From the records below, copy out exactly the lines from the one containing "now: yellow ring" to the one containing "in_first: [832, 484]", both included. Add nothing else.

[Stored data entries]

== Segment start ==

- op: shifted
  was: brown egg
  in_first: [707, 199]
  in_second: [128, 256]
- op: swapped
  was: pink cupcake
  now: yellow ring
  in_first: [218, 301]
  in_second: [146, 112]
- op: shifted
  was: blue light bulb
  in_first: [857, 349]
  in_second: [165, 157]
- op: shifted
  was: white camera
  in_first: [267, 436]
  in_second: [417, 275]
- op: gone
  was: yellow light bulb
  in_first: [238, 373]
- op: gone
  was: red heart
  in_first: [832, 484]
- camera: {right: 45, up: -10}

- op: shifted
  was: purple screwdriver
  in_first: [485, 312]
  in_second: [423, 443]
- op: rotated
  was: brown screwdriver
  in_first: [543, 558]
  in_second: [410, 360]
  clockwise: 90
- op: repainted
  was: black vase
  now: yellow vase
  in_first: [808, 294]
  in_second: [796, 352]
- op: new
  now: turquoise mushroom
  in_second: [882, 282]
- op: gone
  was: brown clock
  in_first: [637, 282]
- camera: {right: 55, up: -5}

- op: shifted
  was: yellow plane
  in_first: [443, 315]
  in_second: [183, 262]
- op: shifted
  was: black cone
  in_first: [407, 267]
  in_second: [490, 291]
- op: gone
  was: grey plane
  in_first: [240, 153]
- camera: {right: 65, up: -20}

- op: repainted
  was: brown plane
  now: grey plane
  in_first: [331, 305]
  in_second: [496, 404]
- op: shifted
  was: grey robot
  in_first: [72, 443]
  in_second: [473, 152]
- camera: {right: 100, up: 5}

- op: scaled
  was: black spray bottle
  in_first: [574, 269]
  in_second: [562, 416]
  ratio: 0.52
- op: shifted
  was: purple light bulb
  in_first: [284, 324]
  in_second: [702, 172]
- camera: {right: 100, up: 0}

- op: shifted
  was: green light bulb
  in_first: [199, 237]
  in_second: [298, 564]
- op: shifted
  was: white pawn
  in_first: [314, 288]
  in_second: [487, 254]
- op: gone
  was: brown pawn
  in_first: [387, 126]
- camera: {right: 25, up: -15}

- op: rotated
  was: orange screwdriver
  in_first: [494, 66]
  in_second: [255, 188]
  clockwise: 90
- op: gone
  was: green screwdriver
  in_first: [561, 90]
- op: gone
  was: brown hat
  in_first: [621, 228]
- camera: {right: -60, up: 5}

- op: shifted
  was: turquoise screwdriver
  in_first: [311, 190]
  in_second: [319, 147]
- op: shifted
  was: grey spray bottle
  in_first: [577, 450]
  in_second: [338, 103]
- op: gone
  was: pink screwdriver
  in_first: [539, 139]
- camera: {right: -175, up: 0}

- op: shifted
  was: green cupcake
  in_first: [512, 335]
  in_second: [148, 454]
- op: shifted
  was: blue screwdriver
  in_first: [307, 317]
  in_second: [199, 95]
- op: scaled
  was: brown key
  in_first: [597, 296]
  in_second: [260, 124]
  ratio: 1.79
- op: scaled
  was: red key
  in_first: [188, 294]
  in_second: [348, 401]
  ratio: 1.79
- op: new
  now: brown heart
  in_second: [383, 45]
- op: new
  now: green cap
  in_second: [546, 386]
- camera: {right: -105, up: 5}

== Segment end ==

RESPONSE ::
  now: yellow ring
  in_first: [218, 301]
  in_second: [146, 112]
- op: shifted
  was: blue light bulb
  in_first: [857, 349]
  in_second: [165, 157]
- op: shifted
  was: white camera
  in_first: [267, 436]
  in_second: [417, 275]
- op: gone
  was: yellow light bulb
  in_first: [238, 373]
- op: gone
  was: red heart
  in_first: [832, 484]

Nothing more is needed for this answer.